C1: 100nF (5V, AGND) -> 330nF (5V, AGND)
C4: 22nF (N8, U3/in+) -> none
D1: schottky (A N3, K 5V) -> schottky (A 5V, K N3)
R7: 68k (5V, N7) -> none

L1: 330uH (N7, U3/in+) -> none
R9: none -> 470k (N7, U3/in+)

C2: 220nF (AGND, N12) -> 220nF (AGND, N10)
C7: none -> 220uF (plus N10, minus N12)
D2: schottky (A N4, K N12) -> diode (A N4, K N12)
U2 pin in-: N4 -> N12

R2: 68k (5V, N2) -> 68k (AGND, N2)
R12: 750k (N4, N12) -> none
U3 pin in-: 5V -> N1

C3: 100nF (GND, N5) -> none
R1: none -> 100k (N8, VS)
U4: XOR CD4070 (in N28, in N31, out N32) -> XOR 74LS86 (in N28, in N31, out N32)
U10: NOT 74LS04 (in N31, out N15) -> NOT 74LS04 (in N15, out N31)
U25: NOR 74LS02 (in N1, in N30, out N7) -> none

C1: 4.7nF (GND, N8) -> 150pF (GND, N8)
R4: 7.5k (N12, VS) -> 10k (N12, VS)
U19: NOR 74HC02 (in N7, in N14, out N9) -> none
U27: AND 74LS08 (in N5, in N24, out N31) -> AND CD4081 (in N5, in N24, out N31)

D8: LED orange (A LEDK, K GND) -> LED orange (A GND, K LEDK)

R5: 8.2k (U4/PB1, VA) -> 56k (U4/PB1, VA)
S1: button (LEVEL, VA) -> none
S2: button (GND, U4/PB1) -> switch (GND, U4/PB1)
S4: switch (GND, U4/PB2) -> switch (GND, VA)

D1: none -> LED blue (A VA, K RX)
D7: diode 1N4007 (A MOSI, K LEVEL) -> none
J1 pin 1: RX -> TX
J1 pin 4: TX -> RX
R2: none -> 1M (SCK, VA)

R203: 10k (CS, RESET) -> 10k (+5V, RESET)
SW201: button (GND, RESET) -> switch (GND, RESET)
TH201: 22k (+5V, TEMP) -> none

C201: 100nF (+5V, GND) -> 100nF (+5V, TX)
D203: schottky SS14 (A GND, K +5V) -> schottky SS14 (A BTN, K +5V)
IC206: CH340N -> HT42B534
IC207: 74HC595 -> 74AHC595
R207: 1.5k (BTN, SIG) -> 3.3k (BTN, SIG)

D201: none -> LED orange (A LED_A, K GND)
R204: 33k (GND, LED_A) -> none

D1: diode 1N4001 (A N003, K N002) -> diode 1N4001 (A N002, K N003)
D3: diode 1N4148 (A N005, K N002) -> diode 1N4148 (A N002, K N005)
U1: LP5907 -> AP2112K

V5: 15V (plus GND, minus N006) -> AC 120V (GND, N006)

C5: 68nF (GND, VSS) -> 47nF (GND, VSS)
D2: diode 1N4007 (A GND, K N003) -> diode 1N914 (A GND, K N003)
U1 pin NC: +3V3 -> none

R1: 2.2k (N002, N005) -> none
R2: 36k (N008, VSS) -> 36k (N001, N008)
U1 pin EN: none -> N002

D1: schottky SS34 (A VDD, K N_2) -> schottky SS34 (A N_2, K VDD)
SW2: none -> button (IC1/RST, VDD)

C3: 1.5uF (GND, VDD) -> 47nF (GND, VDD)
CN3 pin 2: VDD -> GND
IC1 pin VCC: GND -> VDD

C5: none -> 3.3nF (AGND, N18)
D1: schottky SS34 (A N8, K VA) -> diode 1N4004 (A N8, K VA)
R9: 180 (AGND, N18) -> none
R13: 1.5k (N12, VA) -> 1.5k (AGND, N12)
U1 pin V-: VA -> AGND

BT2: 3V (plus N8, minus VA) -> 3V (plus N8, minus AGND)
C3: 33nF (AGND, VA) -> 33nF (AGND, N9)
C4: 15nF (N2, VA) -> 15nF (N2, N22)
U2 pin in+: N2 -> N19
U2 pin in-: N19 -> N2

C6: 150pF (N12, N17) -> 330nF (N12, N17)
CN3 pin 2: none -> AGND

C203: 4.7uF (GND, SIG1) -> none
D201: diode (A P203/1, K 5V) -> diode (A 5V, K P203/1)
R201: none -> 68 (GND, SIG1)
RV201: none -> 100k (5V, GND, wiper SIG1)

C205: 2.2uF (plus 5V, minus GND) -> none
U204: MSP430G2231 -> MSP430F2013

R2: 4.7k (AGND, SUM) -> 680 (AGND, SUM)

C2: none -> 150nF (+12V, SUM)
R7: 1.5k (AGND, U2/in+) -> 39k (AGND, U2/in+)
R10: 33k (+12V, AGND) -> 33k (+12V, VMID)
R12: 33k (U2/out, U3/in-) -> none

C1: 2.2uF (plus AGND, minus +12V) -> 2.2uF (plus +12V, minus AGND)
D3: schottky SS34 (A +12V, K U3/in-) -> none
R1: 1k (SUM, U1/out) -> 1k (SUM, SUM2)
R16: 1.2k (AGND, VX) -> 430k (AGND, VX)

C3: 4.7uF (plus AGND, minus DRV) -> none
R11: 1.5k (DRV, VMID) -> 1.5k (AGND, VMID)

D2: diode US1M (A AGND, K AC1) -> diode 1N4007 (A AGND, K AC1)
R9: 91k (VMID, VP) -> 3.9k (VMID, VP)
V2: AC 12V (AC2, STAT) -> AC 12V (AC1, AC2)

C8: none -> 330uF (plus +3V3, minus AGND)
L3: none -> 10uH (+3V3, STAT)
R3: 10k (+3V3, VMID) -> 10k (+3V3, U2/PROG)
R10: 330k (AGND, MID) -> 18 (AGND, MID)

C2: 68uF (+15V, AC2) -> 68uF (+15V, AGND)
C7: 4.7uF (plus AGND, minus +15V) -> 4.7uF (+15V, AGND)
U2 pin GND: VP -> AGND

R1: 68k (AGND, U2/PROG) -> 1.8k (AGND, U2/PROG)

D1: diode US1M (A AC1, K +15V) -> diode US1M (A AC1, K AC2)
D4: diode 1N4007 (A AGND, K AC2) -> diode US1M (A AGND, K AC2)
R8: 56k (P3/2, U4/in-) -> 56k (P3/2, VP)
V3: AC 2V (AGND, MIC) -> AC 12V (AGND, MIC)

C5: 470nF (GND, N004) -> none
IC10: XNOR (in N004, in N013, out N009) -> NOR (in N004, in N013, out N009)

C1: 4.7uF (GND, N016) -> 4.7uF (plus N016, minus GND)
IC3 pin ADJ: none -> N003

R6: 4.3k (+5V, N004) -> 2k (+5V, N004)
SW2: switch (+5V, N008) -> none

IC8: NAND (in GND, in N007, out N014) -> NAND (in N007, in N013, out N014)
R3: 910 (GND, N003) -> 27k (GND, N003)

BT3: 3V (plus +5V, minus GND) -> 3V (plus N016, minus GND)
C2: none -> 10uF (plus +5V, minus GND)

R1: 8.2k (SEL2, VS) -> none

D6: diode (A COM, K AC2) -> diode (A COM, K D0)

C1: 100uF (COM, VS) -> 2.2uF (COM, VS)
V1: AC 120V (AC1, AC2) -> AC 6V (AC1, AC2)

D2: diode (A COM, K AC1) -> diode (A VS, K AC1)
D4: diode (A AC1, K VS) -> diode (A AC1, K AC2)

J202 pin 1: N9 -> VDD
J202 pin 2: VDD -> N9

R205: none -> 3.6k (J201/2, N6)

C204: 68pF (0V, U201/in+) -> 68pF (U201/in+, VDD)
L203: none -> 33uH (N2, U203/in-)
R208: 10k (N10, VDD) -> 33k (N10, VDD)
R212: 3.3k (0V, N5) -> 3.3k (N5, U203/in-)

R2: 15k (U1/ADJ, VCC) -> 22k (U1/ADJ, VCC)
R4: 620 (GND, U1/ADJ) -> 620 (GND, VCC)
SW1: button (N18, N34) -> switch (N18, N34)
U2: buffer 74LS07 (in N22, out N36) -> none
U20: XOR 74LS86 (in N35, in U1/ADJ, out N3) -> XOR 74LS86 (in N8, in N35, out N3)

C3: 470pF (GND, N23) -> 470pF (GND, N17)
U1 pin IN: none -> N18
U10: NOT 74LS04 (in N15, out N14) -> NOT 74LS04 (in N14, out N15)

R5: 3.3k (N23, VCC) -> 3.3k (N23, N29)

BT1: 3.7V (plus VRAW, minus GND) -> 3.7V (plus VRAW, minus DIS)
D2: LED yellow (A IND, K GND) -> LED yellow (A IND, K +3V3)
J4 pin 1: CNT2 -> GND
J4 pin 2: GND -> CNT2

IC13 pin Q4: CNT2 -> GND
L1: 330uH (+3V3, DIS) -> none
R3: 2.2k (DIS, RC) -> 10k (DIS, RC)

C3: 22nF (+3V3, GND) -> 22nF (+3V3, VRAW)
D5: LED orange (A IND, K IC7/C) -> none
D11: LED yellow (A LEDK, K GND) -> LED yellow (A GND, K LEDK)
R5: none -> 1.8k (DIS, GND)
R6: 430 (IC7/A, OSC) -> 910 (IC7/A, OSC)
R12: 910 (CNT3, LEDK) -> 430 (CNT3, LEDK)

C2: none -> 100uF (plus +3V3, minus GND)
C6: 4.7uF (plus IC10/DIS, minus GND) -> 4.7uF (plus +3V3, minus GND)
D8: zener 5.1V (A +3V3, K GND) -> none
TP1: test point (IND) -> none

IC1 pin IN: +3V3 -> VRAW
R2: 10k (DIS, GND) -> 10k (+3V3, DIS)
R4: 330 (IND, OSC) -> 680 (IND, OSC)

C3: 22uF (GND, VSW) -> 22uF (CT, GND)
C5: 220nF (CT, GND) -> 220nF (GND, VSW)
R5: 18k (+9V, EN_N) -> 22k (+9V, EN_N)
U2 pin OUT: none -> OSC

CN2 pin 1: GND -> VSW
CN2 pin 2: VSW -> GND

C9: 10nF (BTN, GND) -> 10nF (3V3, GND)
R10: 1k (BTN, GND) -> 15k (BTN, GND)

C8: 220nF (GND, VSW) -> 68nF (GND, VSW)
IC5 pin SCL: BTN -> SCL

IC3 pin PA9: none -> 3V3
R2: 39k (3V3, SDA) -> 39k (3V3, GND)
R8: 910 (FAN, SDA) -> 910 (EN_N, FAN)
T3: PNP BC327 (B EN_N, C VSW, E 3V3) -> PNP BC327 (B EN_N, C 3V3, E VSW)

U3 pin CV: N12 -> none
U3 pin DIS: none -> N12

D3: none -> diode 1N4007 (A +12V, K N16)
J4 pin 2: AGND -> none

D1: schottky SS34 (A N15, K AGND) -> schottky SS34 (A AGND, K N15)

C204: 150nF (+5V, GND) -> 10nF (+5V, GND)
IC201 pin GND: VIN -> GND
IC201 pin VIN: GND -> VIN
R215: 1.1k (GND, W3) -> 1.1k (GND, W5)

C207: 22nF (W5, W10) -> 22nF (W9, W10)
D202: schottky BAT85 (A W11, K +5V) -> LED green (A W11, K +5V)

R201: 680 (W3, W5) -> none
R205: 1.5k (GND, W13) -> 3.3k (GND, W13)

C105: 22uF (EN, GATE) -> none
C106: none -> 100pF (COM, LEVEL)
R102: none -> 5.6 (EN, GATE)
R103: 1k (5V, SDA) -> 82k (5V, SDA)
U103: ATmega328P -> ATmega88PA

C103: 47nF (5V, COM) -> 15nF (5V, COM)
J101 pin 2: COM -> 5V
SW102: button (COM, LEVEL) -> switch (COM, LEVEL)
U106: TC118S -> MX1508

***

▶ Assignment
The answer should hold exactly the lines running from the one with "D1: schottky SS34 (A N15, K" to the final line of the data, both ends counted.

▶ Output for this task
D1: schottky SS34 (A N15, K AGND) -> schottky SS34 (A AGND, K N15)

C204: 150nF (+5V, GND) -> 10nF (+5V, GND)
IC201 pin GND: VIN -> GND
IC201 pin VIN: GND -> VIN
R215: 1.1k (GND, W3) -> 1.1k (GND, W5)

C207: 22nF (W5, W10) -> 22nF (W9, W10)
D202: schottky BAT85 (A W11, K +5V) -> LED green (A W11, K +5V)

R201: 680 (W3, W5) -> none
R205: 1.5k (GND, W13) -> 3.3k (GND, W13)

C105: 22uF (EN, GATE) -> none
C106: none -> 100pF (COM, LEVEL)
R102: none -> 5.6 (EN, GATE)
R103: 1k (5V, SDA) -> 82k (5V, SDA)
U103: ATmega328P -> ATmega88PA

C103: 47nF (5V, COM) -> 15nF (5V, COM)
J101 pin 2: COM -> 5V
SW102: button (COM, LEVEL) -> switch (COM, LEVEL)
U106: TC118S -> MX1508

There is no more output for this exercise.